**PROVIDED RECORDS**.
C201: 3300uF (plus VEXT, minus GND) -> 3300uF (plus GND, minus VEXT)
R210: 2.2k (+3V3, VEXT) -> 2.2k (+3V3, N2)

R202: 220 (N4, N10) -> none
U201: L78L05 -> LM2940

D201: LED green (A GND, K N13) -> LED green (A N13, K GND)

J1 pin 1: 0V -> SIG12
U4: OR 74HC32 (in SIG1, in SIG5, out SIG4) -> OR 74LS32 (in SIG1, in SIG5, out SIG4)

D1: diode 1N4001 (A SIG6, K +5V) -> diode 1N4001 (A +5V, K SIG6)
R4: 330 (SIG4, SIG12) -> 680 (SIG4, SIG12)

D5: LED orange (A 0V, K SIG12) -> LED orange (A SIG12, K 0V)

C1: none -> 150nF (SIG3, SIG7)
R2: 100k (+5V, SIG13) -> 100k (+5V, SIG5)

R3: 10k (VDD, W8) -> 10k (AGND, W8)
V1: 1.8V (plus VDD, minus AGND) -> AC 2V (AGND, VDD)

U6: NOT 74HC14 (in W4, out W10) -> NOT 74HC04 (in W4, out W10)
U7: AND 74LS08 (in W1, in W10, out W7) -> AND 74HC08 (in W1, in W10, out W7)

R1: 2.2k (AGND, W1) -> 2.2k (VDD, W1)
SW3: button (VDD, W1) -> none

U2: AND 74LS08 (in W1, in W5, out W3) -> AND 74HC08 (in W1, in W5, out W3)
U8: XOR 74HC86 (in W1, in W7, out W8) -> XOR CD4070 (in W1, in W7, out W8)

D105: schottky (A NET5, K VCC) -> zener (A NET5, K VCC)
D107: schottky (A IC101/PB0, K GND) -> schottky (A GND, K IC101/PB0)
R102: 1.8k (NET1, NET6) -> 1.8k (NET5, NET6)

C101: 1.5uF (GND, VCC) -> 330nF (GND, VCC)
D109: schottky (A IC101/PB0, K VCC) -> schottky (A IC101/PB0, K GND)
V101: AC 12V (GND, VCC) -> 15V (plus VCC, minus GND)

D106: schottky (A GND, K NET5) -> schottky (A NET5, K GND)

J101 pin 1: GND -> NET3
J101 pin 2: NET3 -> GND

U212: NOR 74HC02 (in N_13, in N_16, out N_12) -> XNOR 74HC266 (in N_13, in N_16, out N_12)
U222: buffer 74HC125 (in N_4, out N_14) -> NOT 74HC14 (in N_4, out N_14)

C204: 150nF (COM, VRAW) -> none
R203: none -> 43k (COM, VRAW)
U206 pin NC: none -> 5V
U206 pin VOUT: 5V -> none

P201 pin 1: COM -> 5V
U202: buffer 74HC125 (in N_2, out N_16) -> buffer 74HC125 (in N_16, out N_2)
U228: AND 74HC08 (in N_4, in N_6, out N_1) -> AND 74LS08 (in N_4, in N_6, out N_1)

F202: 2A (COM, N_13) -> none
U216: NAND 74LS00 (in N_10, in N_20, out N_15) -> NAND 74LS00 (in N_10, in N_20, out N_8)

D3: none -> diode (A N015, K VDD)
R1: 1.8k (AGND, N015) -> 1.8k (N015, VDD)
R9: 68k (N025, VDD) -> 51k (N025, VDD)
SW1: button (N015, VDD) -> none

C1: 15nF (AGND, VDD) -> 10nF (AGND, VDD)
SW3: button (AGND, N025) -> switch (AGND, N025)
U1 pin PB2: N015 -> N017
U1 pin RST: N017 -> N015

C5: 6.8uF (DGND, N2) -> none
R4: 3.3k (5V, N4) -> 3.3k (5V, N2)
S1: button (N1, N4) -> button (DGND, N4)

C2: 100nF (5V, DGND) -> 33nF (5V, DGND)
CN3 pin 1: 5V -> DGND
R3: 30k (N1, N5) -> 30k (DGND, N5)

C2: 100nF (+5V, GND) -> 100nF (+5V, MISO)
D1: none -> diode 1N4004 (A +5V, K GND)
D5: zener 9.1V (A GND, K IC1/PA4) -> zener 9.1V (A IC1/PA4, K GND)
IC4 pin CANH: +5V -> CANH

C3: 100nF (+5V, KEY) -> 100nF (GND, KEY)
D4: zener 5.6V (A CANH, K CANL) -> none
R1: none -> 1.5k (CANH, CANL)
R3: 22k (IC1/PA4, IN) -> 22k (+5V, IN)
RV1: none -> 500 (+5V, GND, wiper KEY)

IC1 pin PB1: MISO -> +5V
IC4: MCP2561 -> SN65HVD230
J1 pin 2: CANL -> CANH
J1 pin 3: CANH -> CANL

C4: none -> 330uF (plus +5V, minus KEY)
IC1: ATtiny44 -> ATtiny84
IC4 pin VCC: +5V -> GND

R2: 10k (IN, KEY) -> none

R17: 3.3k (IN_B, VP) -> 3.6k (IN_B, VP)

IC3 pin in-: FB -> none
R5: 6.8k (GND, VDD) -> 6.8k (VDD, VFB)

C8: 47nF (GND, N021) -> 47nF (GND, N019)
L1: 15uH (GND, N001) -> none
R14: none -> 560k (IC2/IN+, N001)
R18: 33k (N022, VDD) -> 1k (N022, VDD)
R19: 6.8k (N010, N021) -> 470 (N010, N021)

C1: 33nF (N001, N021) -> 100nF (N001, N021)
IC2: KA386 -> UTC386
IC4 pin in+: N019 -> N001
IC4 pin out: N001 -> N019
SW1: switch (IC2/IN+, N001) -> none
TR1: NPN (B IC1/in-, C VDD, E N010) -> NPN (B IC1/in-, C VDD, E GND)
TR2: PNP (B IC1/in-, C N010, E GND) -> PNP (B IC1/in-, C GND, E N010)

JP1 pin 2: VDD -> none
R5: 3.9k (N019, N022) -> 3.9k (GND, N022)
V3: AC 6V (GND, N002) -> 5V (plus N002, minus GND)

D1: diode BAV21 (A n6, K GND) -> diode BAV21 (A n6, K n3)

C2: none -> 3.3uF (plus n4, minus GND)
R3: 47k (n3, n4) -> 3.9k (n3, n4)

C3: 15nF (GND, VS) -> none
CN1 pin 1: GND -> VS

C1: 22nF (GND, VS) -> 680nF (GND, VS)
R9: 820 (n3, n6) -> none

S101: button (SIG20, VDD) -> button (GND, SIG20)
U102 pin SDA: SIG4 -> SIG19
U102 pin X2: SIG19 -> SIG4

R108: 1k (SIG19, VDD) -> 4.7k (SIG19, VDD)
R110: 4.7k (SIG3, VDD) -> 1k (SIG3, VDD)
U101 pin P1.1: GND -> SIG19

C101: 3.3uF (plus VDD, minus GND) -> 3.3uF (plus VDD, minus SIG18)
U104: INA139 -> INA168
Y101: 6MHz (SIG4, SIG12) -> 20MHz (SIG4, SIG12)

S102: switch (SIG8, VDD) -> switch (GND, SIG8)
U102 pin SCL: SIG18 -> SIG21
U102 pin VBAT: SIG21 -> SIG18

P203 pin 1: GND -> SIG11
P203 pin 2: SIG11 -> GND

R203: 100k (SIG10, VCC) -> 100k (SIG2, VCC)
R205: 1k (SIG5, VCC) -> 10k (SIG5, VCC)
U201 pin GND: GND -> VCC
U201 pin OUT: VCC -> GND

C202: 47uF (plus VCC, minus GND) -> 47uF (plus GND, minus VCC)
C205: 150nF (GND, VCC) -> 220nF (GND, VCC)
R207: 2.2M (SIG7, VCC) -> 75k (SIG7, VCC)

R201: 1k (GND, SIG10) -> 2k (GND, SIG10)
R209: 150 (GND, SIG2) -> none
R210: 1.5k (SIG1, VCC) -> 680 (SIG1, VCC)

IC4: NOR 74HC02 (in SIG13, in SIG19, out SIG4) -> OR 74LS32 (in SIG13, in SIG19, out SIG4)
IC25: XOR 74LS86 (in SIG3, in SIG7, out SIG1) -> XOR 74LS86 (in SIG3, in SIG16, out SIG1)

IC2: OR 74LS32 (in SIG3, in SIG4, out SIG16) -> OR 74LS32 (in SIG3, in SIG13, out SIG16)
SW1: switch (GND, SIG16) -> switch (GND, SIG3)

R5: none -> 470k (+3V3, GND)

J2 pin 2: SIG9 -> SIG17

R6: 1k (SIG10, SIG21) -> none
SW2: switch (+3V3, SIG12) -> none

**TRY IT**. Please, from the material above, copy only the lines from the line with "U216: NAND 74LS00" up to and including the line with "D1: none -> diode 1N4004 (A +5V, K GND)", exactly as written.

**EXERCISE RESULT**.
U216: NAND 74LS00 (in N_10, in N_20, out N_15) -> NAND 74LS00 (in N_10, in N_20, out N_8)

D3: none -> diode (A N015, K VDD)
R1: 1.8k (AGND, N015) -> 1.8k (N015, VDD)
R9: 68k (N025, VDD) -> 51k (N025, VDD)
SW1: button (N015, VDD) -> none

C1: 15nF (AGND, VDD) -> 10nF (AGND, VDD)
SW3: button (AGND, N025) -> switch (AGND, N025)
U1 pin PB2: N015 -> N017
U1 pin RST: N017 -> N015

C5: 6.8uF (DGND, N2) -> none
R4: 3.3k (5V, N4) -> 3.3k (5V, N2)
S1: button (N1, N4) -> button (DGND, N4)

C2: 100nF (5V, DGND) -> 33nF (5V, DGND)
CN3 pin 1: 5V -> DGND
R3: 30k (N1, N5) -> 30k (DGND, N5)

C2: 100nF (+5V, GND) -> 100nF (+5V, MISO)
D1: none -> diode 1N4004 (A +5V, K GND)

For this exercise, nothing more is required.